* Exercise material:
============

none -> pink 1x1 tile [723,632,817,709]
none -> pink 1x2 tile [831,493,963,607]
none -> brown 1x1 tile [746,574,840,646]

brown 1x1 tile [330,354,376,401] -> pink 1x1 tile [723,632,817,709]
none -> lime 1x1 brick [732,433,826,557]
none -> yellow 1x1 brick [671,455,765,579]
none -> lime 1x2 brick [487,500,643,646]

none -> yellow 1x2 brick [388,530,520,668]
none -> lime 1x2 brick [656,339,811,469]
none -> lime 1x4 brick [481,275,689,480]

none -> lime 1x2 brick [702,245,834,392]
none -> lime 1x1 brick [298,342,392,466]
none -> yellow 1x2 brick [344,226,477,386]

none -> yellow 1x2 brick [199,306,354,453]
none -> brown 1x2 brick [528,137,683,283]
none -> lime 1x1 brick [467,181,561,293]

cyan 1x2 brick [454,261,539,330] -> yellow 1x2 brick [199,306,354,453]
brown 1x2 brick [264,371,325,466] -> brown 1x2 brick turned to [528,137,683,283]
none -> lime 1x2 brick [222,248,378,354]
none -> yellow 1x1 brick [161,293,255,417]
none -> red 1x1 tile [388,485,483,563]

============

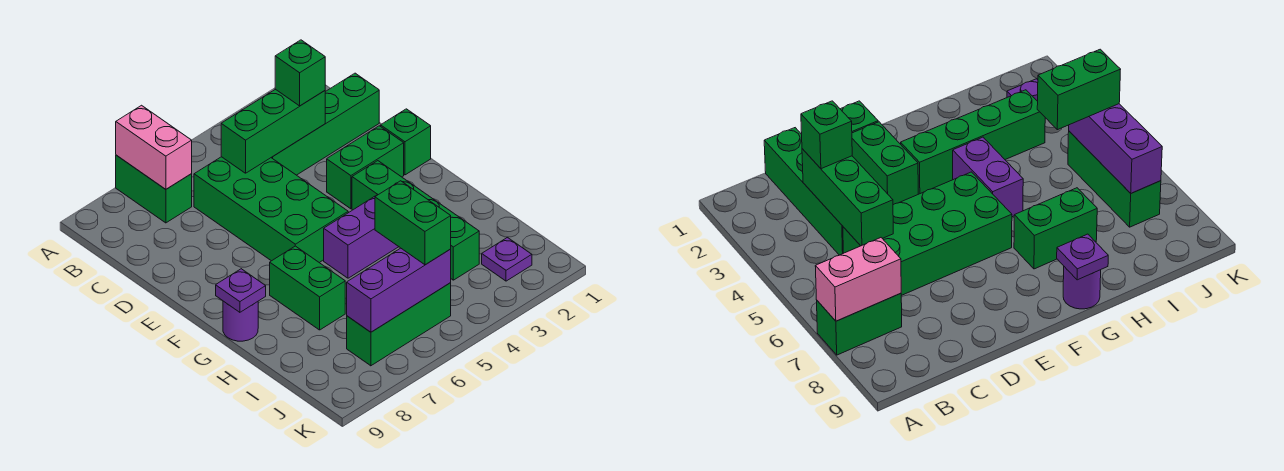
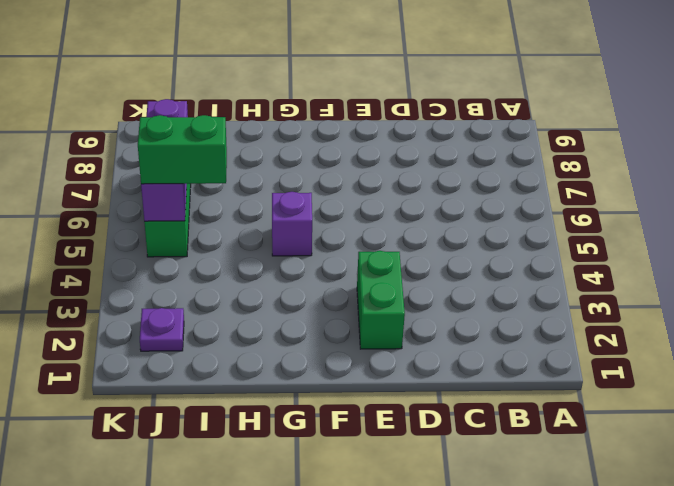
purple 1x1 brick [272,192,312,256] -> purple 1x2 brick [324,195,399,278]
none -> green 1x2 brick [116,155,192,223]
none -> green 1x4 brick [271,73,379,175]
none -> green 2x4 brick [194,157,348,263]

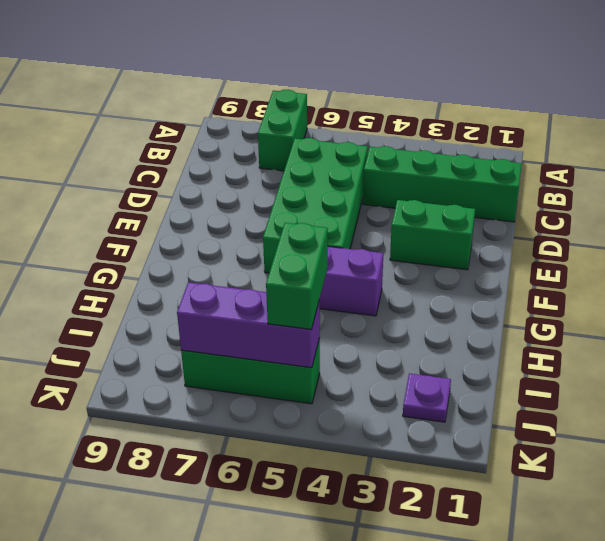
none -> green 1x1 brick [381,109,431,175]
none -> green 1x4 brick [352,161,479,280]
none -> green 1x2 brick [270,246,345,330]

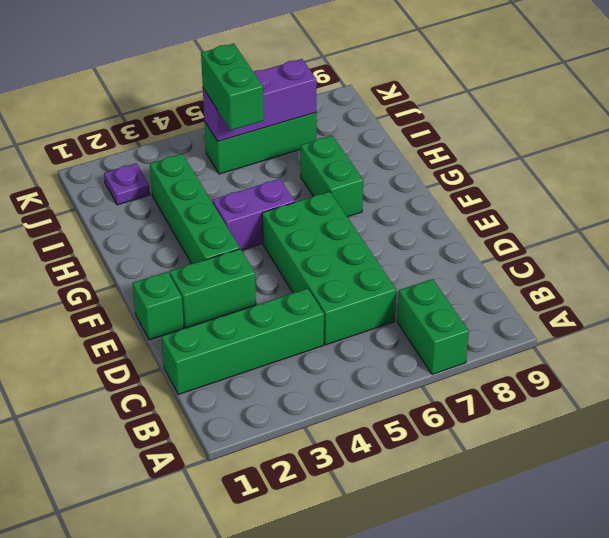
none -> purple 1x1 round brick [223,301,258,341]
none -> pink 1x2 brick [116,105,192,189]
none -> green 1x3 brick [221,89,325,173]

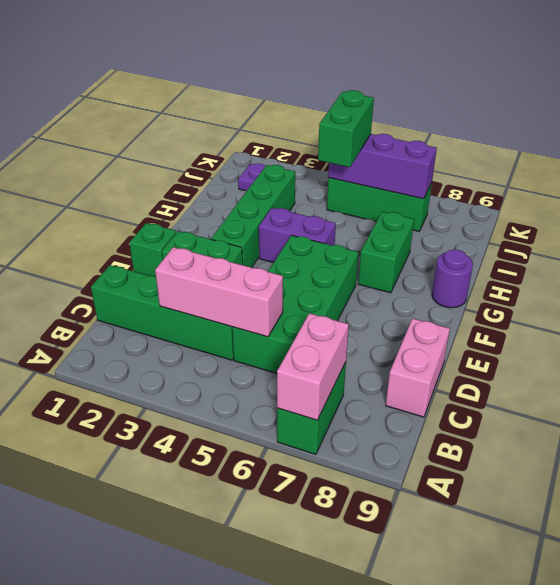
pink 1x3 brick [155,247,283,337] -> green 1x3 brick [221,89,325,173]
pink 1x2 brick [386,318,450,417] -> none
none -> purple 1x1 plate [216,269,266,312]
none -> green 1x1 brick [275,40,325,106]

============

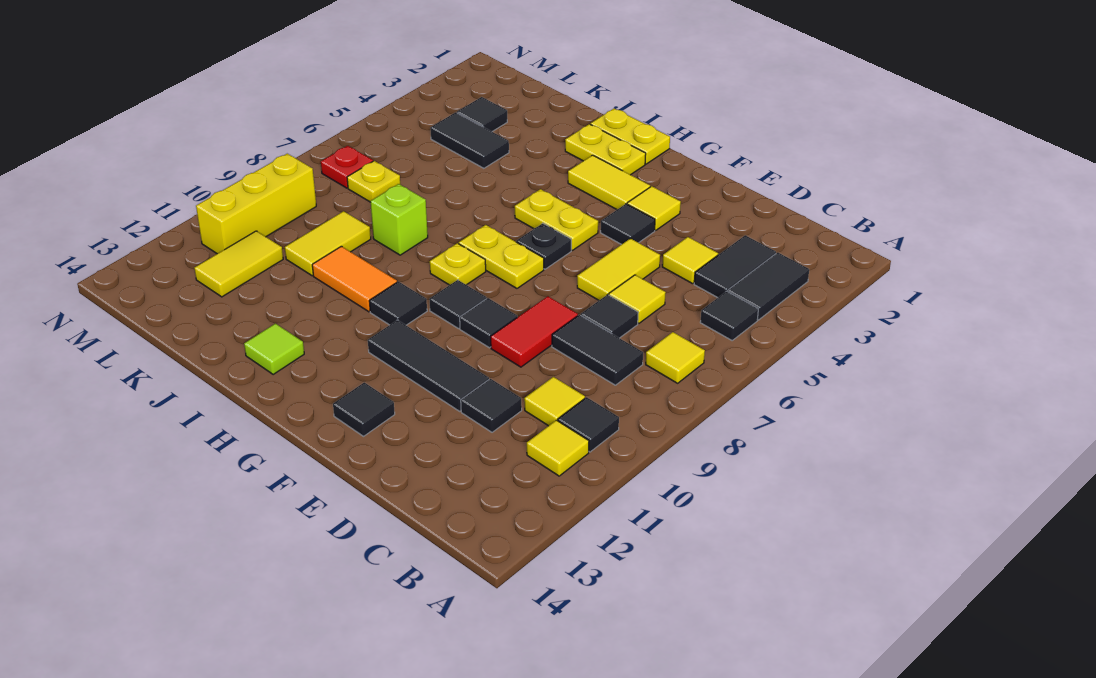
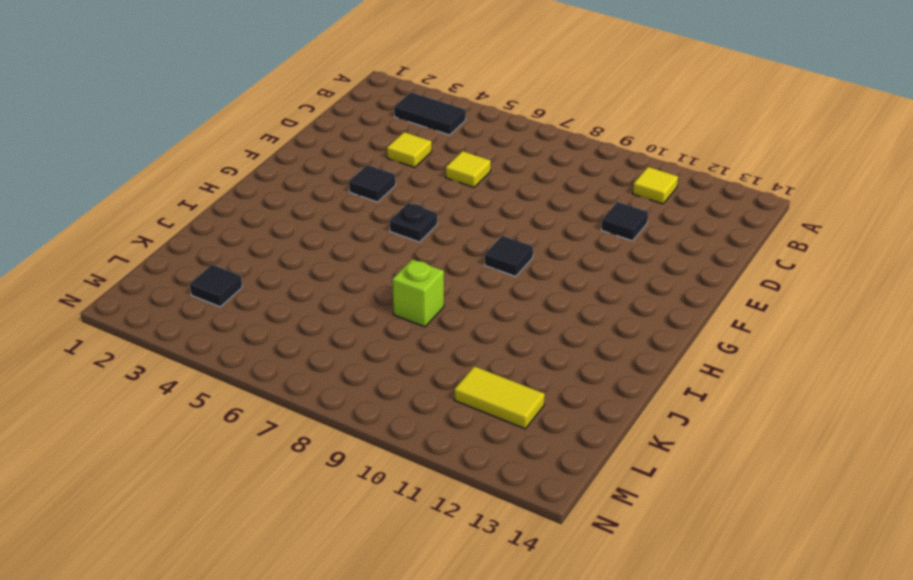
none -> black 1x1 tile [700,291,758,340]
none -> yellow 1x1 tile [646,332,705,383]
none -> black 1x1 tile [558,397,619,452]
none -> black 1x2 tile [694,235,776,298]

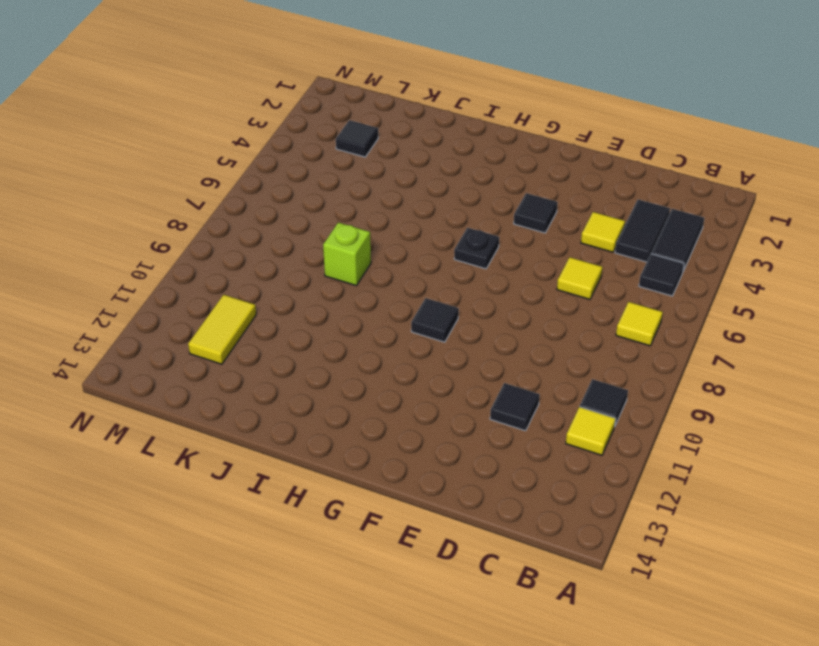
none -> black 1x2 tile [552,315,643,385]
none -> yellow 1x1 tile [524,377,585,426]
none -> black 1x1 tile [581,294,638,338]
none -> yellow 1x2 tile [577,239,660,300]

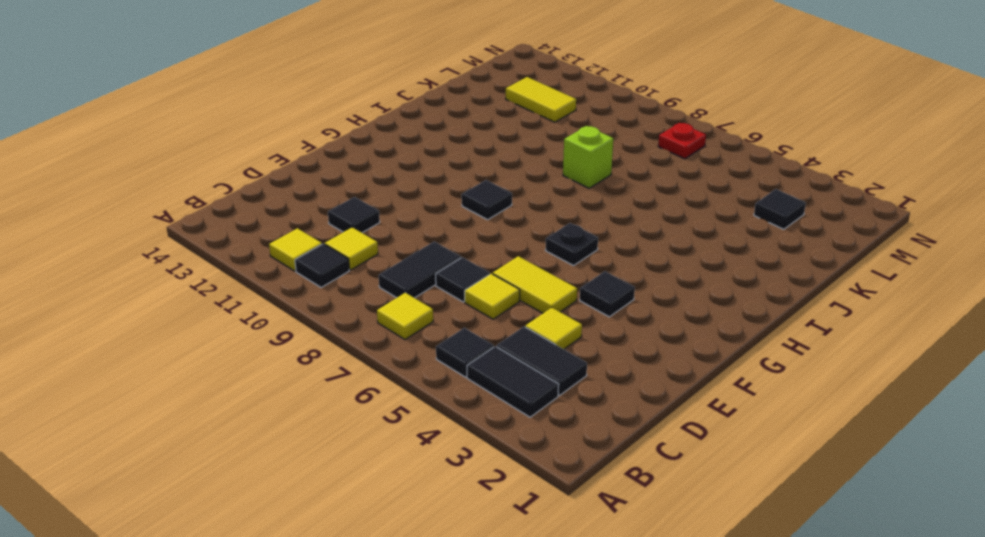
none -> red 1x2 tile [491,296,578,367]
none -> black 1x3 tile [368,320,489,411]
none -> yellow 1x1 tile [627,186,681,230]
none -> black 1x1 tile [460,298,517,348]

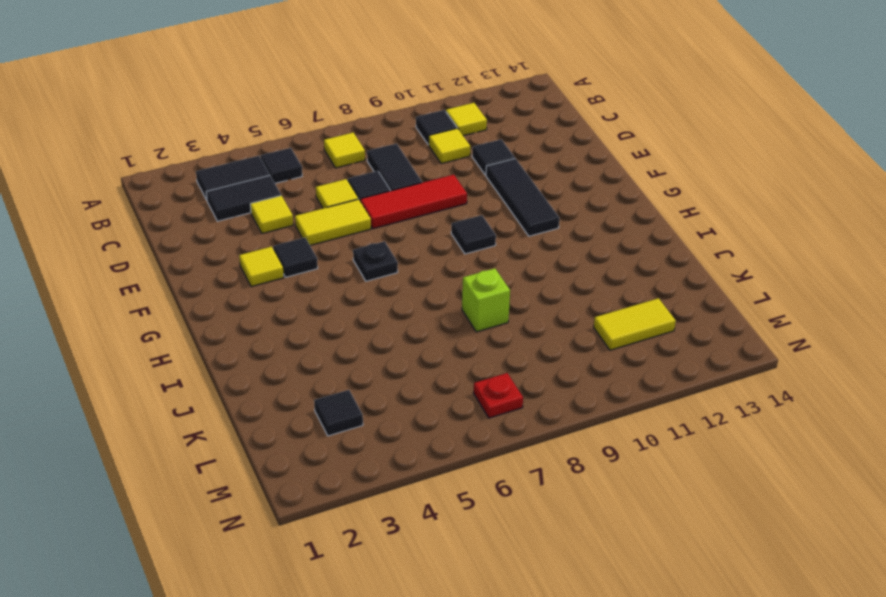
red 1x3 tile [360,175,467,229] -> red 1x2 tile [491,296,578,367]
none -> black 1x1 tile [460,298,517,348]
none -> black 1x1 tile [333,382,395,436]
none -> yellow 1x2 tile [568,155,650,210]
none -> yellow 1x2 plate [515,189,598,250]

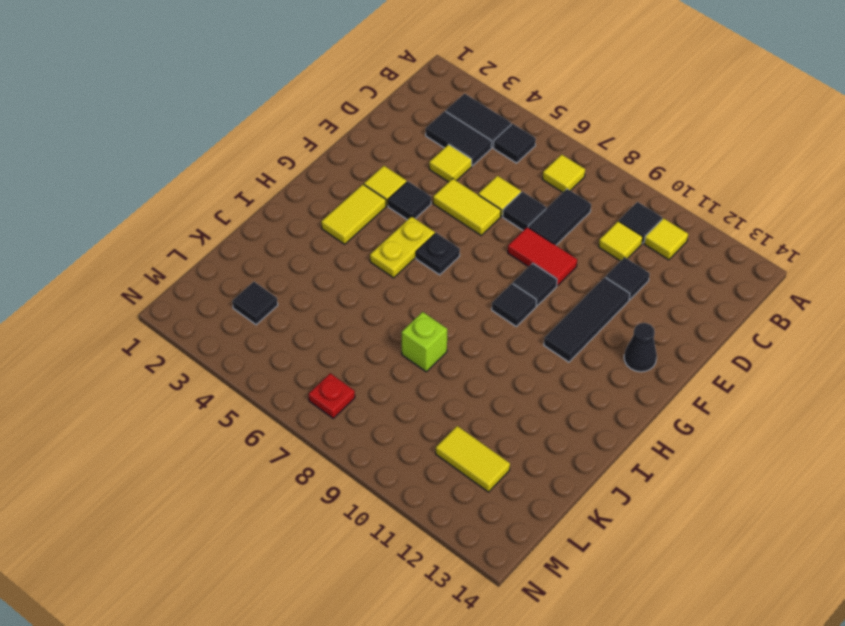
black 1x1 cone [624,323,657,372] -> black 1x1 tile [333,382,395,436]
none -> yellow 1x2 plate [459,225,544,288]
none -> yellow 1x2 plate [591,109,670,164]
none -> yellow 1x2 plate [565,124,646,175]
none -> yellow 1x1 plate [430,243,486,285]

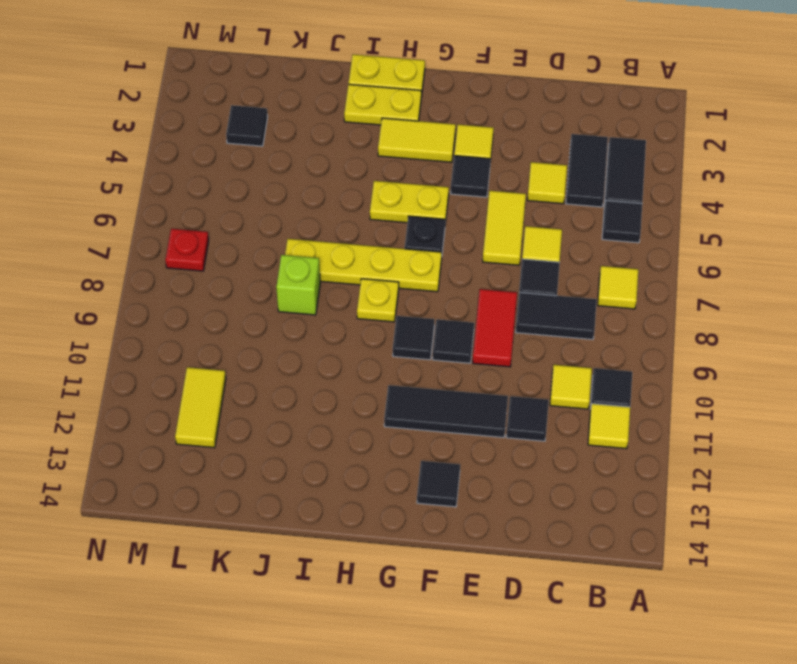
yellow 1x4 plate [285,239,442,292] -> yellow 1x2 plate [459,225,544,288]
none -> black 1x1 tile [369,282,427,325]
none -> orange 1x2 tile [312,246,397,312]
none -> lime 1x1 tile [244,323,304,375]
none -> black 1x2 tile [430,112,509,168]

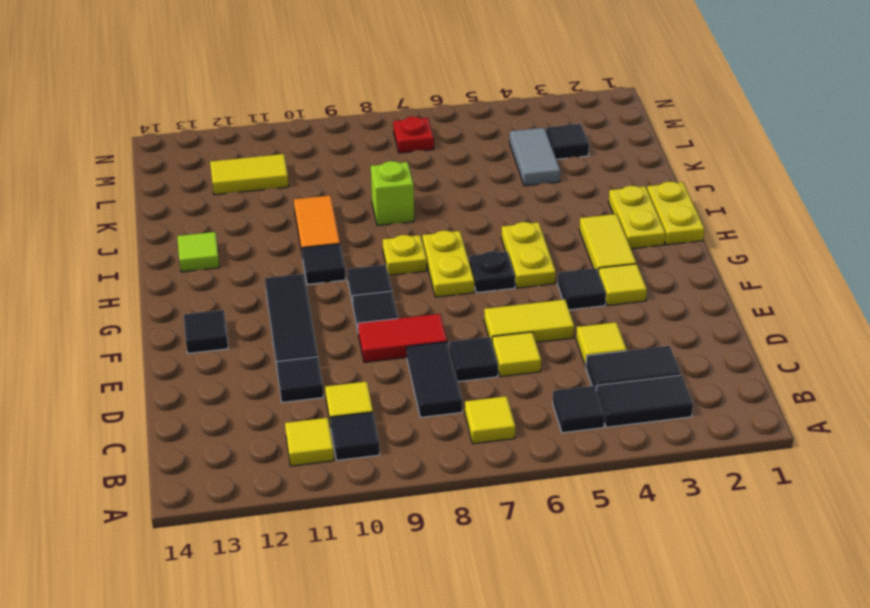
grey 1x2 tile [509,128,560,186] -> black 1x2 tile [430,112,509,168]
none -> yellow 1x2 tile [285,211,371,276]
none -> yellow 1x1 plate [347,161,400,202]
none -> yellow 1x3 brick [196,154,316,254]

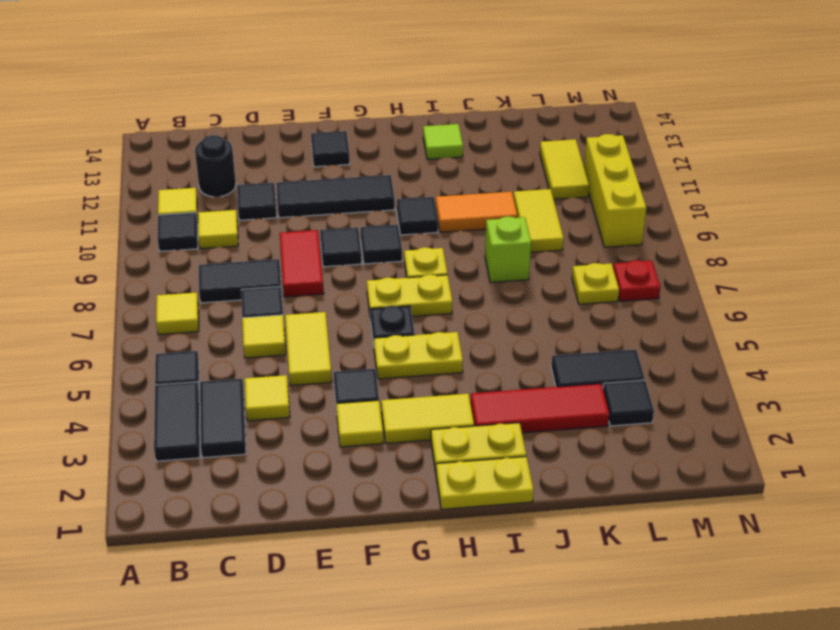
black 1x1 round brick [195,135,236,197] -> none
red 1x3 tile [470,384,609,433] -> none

============

* Your task:
Using the entries above, give back exactly the line containing "none -> brown 1x2 brick [528,137,683,283]", the line containing "none -> red 1x1 tile [388,485,483,563]", and every line between them, and nothing else.

* Result below:
none -> brown 1x2 brick [528,137,683,283]
none -> lime 1x1 brick [467,181,561,293]

cyan 1x2 brick [454,261,539,330] -> yellow 1x2 brick [199,306,354,453]
brown 1x2 brick [264,371,325,466] -> brown 1x2 brick turned to [528,137,683,283]
none -> lime 1x2 brick [222,248,378,354]
none -> yellow 1x1 brick [161,293,255,417]
none -> red 1x1 tile [388,485,483,563]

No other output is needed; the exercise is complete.